Your assignment:
Each record must be repeated exactly as it stands.

*** Information provided ***

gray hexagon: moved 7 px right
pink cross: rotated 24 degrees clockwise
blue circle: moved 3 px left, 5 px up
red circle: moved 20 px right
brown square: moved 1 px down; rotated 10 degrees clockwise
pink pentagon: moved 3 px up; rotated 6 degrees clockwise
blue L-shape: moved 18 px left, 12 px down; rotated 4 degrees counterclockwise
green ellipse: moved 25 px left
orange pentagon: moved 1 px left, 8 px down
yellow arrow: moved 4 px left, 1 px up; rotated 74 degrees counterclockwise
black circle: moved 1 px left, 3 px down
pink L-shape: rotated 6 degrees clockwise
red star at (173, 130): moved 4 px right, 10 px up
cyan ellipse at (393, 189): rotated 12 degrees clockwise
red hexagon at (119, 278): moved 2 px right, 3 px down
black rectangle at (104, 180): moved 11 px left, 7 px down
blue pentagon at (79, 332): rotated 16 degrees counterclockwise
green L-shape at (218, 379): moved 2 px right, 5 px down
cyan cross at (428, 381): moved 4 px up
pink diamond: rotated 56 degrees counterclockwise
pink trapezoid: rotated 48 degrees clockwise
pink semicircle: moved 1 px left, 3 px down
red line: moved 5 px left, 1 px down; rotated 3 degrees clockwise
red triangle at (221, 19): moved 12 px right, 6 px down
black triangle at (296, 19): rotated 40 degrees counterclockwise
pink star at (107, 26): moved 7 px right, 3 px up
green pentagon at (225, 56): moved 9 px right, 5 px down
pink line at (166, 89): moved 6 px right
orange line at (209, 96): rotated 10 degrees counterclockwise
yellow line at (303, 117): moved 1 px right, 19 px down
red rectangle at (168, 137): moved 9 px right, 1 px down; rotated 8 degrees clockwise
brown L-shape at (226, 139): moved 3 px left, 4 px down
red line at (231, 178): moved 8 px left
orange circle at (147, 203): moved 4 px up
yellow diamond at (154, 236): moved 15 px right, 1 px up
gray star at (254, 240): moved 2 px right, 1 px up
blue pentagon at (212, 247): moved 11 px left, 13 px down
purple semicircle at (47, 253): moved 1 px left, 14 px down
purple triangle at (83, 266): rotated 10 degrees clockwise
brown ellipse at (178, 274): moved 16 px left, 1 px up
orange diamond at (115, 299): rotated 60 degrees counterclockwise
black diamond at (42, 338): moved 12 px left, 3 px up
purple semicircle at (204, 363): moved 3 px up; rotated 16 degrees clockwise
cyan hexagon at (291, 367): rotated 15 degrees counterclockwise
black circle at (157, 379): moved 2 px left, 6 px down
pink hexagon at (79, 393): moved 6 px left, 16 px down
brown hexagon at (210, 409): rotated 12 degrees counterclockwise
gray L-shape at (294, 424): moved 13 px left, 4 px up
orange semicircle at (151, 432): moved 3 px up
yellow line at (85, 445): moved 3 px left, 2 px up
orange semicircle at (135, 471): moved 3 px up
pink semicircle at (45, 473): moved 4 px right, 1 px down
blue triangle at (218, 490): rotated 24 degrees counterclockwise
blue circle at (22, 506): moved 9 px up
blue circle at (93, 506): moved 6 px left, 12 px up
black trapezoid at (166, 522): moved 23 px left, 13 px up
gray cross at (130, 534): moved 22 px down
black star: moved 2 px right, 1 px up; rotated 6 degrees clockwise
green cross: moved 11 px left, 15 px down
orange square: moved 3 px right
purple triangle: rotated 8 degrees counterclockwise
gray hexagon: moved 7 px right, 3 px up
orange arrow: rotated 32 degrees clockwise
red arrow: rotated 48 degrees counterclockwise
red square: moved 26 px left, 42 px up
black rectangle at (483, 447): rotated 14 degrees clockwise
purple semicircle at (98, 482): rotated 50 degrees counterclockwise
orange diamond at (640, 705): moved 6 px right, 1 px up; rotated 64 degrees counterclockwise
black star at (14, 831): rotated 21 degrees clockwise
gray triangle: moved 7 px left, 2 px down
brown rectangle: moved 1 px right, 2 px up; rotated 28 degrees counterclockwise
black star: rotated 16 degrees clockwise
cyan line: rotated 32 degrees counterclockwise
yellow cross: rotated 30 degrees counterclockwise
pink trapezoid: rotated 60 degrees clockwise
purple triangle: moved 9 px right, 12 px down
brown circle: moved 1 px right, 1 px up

***

Result of this task:
gray hexagon: moved 7 px right
pink cross: rotated 24 degrees clockwise
blue circle: moved 3 px left, 5 px up
red circle: moved 20 px right
brown square: moved 1 px down; rotated 10 degrees clockwise
pink pentagon: moved 3 px up; rotated 6 degrees clockwise
blue L-shape: moved 18 px left, 12 px down; rotated 4 degrees counterclockwise
green ellipse: moved 25 px left
orange pentagon: moved 1 px left, 8 px down
yellow arrow: moved 4 px left, 1 px up; rotated 74 degrees counterclockwise
black circle: moved 1 px left, 3 px down
pink L-shape: rotated 6 degrees clockwise
red star at (173, 130): moved 4 px right, 10 px up
cyan ellipse at (393, 189): rotated 12 degrees clockwise
red hexagon at (119, 278): moved 2 px right, 3 px down
black rectangle at (104, 180): moved 11 px left, 7 px down
blue pentagon at (79, 332): rotated 16 degrees counterclockwise
green L-shape at (218, 379): moved 2 px right, 5 px down
cyan cross at (428, 381): moved 4 px up
pink diamond: rotated 56 degrees counterclockwise
pink trapezoid: rotated 48 degrees clockwise
pink semicircle: moved 1 px left, 3 px down
red line: moved 5 px left, 1 px down; rotated 3 degrees clockwise
red triangle at (221, 19): moved 12 px right, 6 px down
black triangle at (296, 19): rotated 40 degrees counterclockwise
pink star at (107, 26): moved 7 px right, 3 px up
green pentagon at (225, 56): moved 9 px right, 5 px down
pink line at (166, 89): moved 6 px right
orange line at (209, 96): rotated 10 degrees counterclockwise
yellow line at (303, 117): moved 1 px right, 19 px down
red rectangle at (168, 137): moved 9 px right, 1 px down; rotated 8 degrees clockwise
brown L-shape at (226, 139): moved 3 px left, 4 px down
red line at (231, 178): moved 8 px left
orange circle at (147, 203): moved 4 px up
yellow diamond at (154, 236): moved 15 px right, 1 px up
gray star at (254, 240): moved 2 px right, 1 px up
blue pentagon at (212, 247): moved 11 px left, 13 px down
purple semicircle at (47, 253): moved 1 px left, 14 px down
purple triangle at (83, 266): rotated 10 degrees clockwise
brown ellipse at (178, 274): moved 16 px left, 1 px up
orange diamond at (115, 299): rotated 60 degrees counterclockwise
black diamond at (42, 338): moved 12 px left, 3 px up
purple semicircle at (204, 363): moved 3 px up; rotated 16 degrees clockwise
cyan hexagon at (291, 367): rotated 15 degrees counterclockwise
black circle at (157, 379): moved 2 px left, 6 px down
pink hexagon at (79, 393): moved 6 px left, 16 px down
brown hexagon at (210, 409): rotated 12 degrees counterclockwise
gray L-shape at (294, 424): moved 13 px left, 4 px up
orange semicircle at (151, 432): moved 3 px up
yellow line at (85, 445): moved 3 px left, 2 px up
orange semicircle at (135, 471): moved 3 px up
pink semicircle at (45, 473): moved 4 px right, 1 px down
blue triangle at (218, 490): rotated 24 degrees counterclockwise
blue circle at (22, 506): moved 9 px up
blue circle at (93, 506): moved 6 px left, 12 px up
black trapezoid at (166, 522): moved 23 px left, 13 px up
gray cross at (130, 534): moved 22 px down
black star: moved 2 px right, 1 px up; rotated 6 degrees clockwise
green cross: moved 11 px left, 15 px down
orange square: moved 3 px right
purple triangle: rotated 8 degrees counterclockwise
gray hexagon: moved 7 px right, 3 px up
orange arrow: rotated 32 degrees clockwise
red arrow: rotated 48 degrees counterclockwise
red square: moved 26 px left, 42 px up
black rectangle at (483, 447): rotated 14 degrees clockwise
purple semicircle at (98, 482): rotated 50 degrees counterclockwise
orange diamond at (640, 705): moved 6 px right, 1 px up; rotated 64 degrees counterclockwise
black star at (14, 831): rotated 21 degrees clockwise
gray triangle: moved 7 px left, 2 px down
brown rectangle: moved 1 px right, 2 px up; rotated 28 degrees counterclockwise
black star: rotated 16 degrees clockwise
cyan line: rotated 32 degrees counterclockwise
yellow cross: rotated 30 degrees counterclockwise
pink trapezoid: rotated 60 degrees clockwise
purple triangle: moved 9 px right, 12 px down
brown circle: moved 1 px right, 1 px up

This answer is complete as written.